▸ What is being asked:
In the entries that follow, find the line containing "PIR3: HC-SR505 -> HC-SR501", then output exactly every line from the first through that one.

▸ Exercise inputs:
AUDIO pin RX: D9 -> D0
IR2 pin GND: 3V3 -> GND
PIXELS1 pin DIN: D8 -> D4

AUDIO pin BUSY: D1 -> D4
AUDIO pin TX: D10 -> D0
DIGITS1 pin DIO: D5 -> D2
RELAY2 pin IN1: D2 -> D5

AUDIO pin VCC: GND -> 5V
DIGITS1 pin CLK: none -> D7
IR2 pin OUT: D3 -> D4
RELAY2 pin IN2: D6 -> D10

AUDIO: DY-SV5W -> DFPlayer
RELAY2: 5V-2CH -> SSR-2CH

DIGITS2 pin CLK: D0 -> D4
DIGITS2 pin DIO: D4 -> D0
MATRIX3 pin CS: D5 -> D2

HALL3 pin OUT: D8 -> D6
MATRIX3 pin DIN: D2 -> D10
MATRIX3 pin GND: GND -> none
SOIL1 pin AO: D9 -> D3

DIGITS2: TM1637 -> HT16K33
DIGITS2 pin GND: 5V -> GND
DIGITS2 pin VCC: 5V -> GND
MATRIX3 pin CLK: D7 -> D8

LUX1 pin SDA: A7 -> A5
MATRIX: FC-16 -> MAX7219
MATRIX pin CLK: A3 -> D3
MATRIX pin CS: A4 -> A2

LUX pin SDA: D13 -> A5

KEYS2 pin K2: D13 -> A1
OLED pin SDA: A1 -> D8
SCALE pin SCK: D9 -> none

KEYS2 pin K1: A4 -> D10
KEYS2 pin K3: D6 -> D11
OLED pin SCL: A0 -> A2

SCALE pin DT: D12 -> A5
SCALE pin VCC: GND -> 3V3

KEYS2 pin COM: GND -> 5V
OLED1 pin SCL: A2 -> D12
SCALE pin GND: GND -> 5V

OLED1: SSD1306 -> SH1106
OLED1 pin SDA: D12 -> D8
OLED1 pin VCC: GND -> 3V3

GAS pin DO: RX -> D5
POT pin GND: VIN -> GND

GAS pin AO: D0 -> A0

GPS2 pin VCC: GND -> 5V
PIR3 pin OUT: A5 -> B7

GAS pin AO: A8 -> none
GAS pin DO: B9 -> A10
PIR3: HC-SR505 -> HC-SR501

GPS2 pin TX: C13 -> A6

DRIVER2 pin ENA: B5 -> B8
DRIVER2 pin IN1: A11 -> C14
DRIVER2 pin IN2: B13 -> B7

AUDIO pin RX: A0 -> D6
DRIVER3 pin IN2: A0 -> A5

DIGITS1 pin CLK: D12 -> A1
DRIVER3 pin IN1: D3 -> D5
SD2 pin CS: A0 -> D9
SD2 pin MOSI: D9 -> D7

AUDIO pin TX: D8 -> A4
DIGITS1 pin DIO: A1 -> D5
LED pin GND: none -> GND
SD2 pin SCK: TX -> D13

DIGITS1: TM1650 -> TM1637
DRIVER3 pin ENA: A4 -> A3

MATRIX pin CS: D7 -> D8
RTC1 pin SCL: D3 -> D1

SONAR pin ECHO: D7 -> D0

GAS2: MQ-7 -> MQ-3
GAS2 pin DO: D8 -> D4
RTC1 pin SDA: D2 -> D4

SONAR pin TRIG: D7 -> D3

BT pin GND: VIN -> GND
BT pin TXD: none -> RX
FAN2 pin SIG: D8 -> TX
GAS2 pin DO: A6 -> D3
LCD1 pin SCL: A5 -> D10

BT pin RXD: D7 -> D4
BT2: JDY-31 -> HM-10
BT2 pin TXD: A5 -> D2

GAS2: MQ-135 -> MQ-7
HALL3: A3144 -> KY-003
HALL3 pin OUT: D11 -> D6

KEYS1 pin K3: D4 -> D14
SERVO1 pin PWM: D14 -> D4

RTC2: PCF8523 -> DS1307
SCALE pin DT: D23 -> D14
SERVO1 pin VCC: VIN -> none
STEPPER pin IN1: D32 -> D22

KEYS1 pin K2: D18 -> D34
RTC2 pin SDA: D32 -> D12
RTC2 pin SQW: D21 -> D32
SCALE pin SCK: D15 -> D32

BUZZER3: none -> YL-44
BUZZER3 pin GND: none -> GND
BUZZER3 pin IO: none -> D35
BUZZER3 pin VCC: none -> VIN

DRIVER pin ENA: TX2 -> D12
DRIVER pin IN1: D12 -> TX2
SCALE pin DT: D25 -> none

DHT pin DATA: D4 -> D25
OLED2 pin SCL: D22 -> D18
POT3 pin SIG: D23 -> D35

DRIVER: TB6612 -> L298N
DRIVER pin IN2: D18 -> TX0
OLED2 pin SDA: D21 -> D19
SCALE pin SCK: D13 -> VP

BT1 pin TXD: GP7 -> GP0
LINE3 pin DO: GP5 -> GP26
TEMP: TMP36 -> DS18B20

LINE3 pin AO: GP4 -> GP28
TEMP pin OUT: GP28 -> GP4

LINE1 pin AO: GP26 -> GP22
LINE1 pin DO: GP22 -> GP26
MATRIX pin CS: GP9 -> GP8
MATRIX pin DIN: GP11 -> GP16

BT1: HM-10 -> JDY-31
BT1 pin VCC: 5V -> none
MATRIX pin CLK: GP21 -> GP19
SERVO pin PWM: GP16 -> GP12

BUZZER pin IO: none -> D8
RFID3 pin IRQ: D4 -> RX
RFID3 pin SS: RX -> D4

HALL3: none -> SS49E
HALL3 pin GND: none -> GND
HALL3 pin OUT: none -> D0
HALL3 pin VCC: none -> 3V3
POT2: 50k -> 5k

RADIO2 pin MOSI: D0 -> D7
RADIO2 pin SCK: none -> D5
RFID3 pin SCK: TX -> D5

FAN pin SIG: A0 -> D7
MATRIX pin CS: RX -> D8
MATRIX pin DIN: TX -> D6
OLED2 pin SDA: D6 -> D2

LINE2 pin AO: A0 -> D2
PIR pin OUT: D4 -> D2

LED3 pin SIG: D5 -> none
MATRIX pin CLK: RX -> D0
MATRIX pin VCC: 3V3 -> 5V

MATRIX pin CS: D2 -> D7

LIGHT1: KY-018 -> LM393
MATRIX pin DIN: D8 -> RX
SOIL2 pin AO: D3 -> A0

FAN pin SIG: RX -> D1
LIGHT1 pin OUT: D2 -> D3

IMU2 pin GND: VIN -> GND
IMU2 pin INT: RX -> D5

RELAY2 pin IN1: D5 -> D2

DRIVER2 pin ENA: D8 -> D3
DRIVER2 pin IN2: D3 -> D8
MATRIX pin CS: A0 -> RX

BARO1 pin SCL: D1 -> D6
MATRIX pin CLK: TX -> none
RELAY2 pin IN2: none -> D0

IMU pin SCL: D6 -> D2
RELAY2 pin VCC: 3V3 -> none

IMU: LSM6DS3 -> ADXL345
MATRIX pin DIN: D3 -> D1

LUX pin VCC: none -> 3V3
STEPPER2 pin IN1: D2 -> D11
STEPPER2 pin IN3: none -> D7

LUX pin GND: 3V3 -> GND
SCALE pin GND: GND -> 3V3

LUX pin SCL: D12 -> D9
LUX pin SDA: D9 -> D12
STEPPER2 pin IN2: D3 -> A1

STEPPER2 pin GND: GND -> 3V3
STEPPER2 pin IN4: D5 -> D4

▸ Your response:
AUDIO pin RX: D9 -> D0
IR2 pin GND: 3V3 -> GND
PIXELS1 pin DIN: D8 -> D4

AUDIO pin BUSY: D1 -> D4
AUDIO pin TX: D10 -> D0
DIGITS1 pin DIO: D5 -> D2
RELAY2 pin IN1: D2 -> D5

AUDIO pin VCC: GND -> 5V
DIGITS1 pin CLK: none -> D7
IR2 pin OUT: D3 -> D4
RELAY2 pin IN2: D6 -> D10

AUDIO: DY-SV5W -> DFPlayer
RELAY2: 5V-2CH -> SSR-2CH

DIGITS2 pin CLK: D0 -> D4
DIGITS2 pin DIO: D4 -> D0
MATRIX3 pin CS: D5 -> D2

HALL3 pin OUT: D8 -> D6
MATRIX3 pin DIN: D2 -> D10
MATRIX3 pin GND: GND -> none
SOIL1 pin AO: D9 -> D3

DIGITS2: TM1637 -> HT16K33
DIGITS2 pin GND: 5V -> GND
DIGITS2 pin VCC: 5V -> GND
MATRIX3 pin CLK: D7 -> D8

LUX1 pin SDA: A7 -> A5
MATRIX: FC-16 -> MAX7219
MATRIX pin CLK: A3 -> D3
MATRIX pin CS: A4 -> A2

LUX pin SDA: D13 -> A5

KEYS2 pin K2: D13 -> A1
OLED pin SDA: A1 -> D8
SCALE pin SCK: D9 -> none

KEYS2 pin K1: A4 -> D10
KEYS2 pin K3: D6 -> D11
OLED pin SCL: A0 -> A2

SCALE pin DT: D12 -> A5
SCALE pin VCC: GND -> 3V3

KEYS2 pin COM: GND -> 5V
OLED1 pin SCL: A2 -> D12
SCALE pin GND: GND -> 5V

OLED1: SSD1306 -> SH1106
OLED1 pin SDA: D12 -> D8
OLED1 pin VCC: GND -> 3V3

GAS pin DO: RX -> D5
POT pin GND: VIN -> GND

GAS pin AO: D0 -> A0

GPS2 pin VCC: GND -> 5V
PIR3 pin OUT: A5 -> B7

GAS pin AO: A8 -> none
GAS pin DO: B9 -> A10
PIR3: HC-SR505 -> HC-SR501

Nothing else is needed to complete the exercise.